Brief.
Rewrite the data below as a JSON list of strings, one string per line, starting with the first line of the data and going on through the line with "orange rectangle: rotated 8". Omit blank lines and leave the pictures out of the answer.
***** Data in this exercise *****
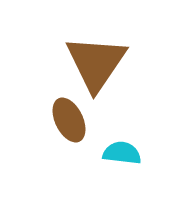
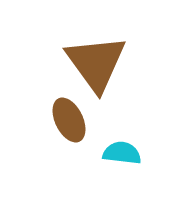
brown triangle: rotated 10 degrees counterclockwise
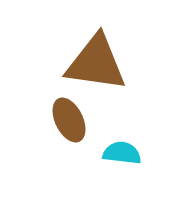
brown triangle: rotated 46 degrees counterclockwise
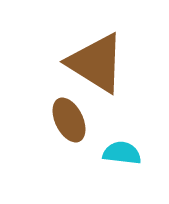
brown triangle: rotated 24 degrees clockwise
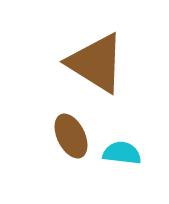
brown ellipse: moved 2 px right, 16 px down
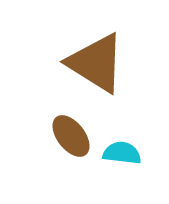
brown ellipse: rotated 12 degrees counterclockwise
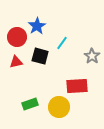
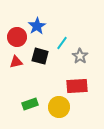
gray star: moved 12 px left
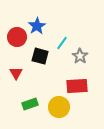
red triangle: moved 11 px down; rotated 48 degrees counterclockwise
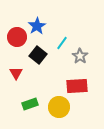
black square: moved 2 px left, 1 px up; rotated 24 degrees clockwise
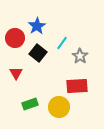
red circle: moved 2 px left, 1 px down
black square: moved 2 px up
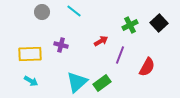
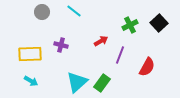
green rectangle: rotated 18 degrees counterclockwise
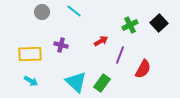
red semicircle: moved 4 px left, 2 px down
cyan triangle: moved 1 px left; rotated 35 degrees counterclockwise
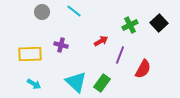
cyan arrow: moved 3 px right, 3 px down
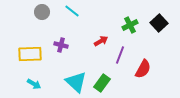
cyan line: moved 2 px left
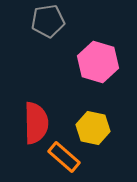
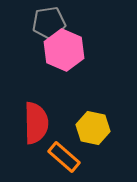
gray pentagon: moved 1 px right, 2 px down
pink hexagon: moved 34 px left, 12 px up; rotated 6 degrees clockwise
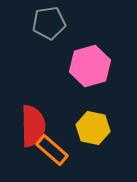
pink hexagon: moved 26 px right, 16 px down; rotated 21 degrees clockwise
red semicircle: moved 3 px left, 3 px down
orange rectangle: moved 12 px left, 7 px up
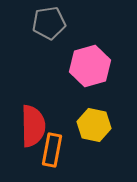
yellow hexagon: moved 1 px right, 3 px up
orange rectangle: rotated 60 degrees clockwise
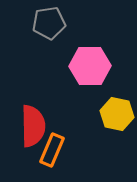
pink hexagon: rotated 15 degrees clockwise
yellow hexagon: moved 23 px right, 11 px up
orange rectangle: rotated 12 degrees clockwise
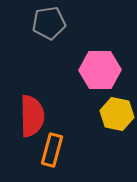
pink hexagon: moved 10 px right, 4 px down
red semicircle: moved 1 px left, 10 px up
orange rectangle: rotated 8 degrees counterclockwise
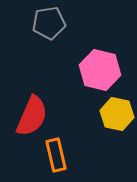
pink hexagon: rotated 15 degrees clockwise
red semicircle: rotated 24 degrees clockwise
orange rectangle: moved 4 px right, 5 px down; rotated 28 degrees counterclockwise
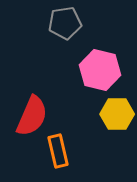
gray pentagon: moved 16 px right
yellow hexagon: rotated 12 degrees counterclockwise
orange rectangle: moved 2 px right, 4 px up
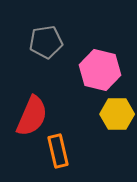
gray pentagon: moved 19 px left, 19 px down
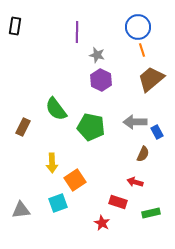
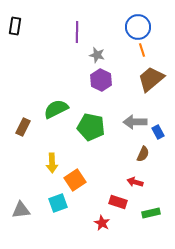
green semicircle: rotated 100 degrees clockwise
blue rectangle: moved 1 px right
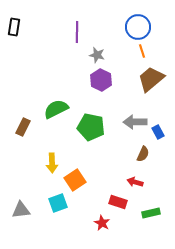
black rectangle: moved 1 px left, 1 px down
orange line: moved 1 px down
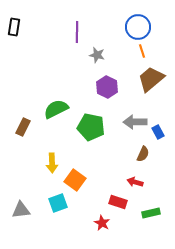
purple hexagon: moved 6 px right, 7 px down
orange square: rotated 20 degrees counterclockwise
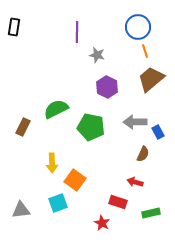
orange line: moved 3 px right
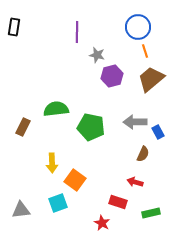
purple hexagon: moved 5 px right, 11 px up; rotated 20 degrees clockwise
green semicircle: rotated 20 degrees clockwise
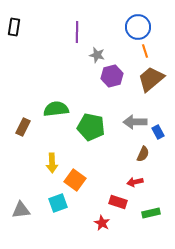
red arrow: rotated 28 degrees counterclockwise
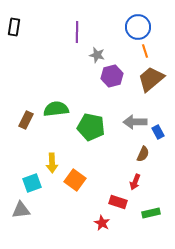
brown rectangle: moved 3 px right, 7 px up
red arrow: rotated 56 degrees counterclockwise
cyan square: moved 26 px left, 20 px up
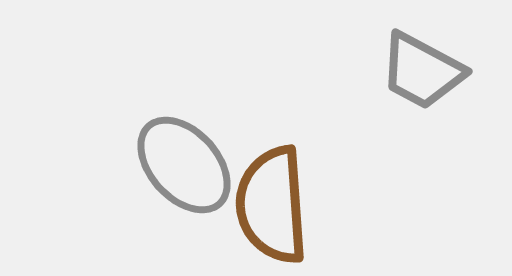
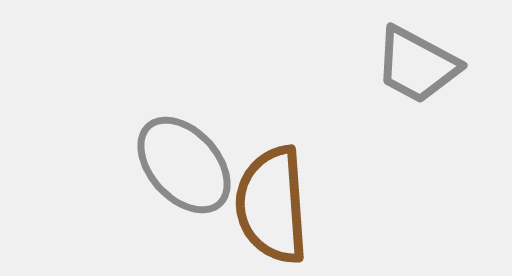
gray trapezoid: moved 5 px left, 6 px up
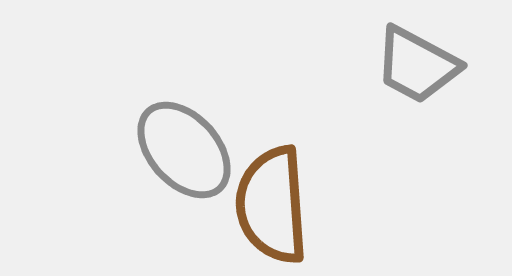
gray ellipse: moved 15 px up
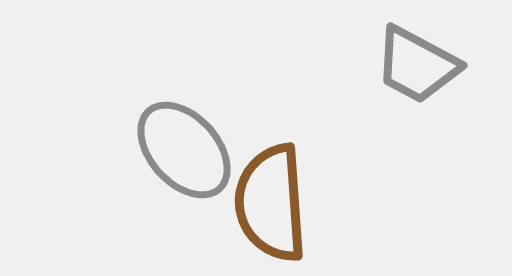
brown semicircle: moved 1 px left, 2 px up
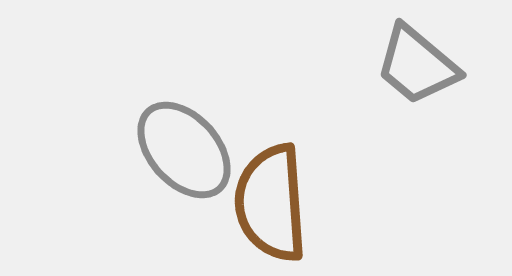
gray trapezoid: rotated 12 degrees clockwise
*****
Complete response.
[
  "brown triangle: rotated 10 degrees counterclockwise",
  "brown triangle: rotated 46 degrees counterclockwise",
  "brown triangle: rotated 24 degrees clockwise",
  "brown ellipse: moved 2 px right, 16 px down",
  "brown ellipse: rotated 12 degrees counterclockwise",
  "gray star: moved 12 px left",
  "red triangle: moved 11 px down; rotated 48 degrees counterclockwise",
  "black square: moved 2 px left, 1 px up; rotated 24 degrees clockwise",
  "red circle: moved 2 px left, 1 px down",
  "black square: moved 2 px up",
  "green rectangle: rotated 18 degrees counterclockwise",
  "red semicircle: moved 4 px left, 2 px down",
  "cyan triangle: moved 1 px left; rotated 35 degrees counterclockwise",
  "cyan arrow: moved 3 px right, 3 px down",
  "cyan line: moved 2 px left",
  "gray pentagon: moved 1 px right, 2 px down",
  "pink hexagon: moved 34 px left, 12 px up; rotated 6 degrees clockwise",
  "pink hexagon: moved 26 px right, 16 px down; rotated 21 degrees clockwise",
  "red semicircle: moved 3 px left, 3 px down",
  "orange rectangle: moved 12 px left, 7 px up",
  "yellow hexagon: moved 1 px right, 3 px up",
  "orange rectangle: rotated 60 degrees clockwise",
  "pink hexagon: rotated 15 degrees clockwise",
  "yellow hexagon: moved 23 px right, 11 px up",
  "orange rectangle: rotated 12 degrees clockwise",
  "pink hexagon: moved 10 px right, 4 px down",
  "red semicircle: moved 1 px left, 10 px up",
  "orange rectangle: rotated 8 degrees counterclockwise"
]